Exercise instructions:
What you return must be every line below that includes the word "green".

---- Data

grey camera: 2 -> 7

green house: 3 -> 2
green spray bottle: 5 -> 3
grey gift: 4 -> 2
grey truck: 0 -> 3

--------

Solution to this task:
green house: 3 -> 2
green spray bottle: 5 -> 3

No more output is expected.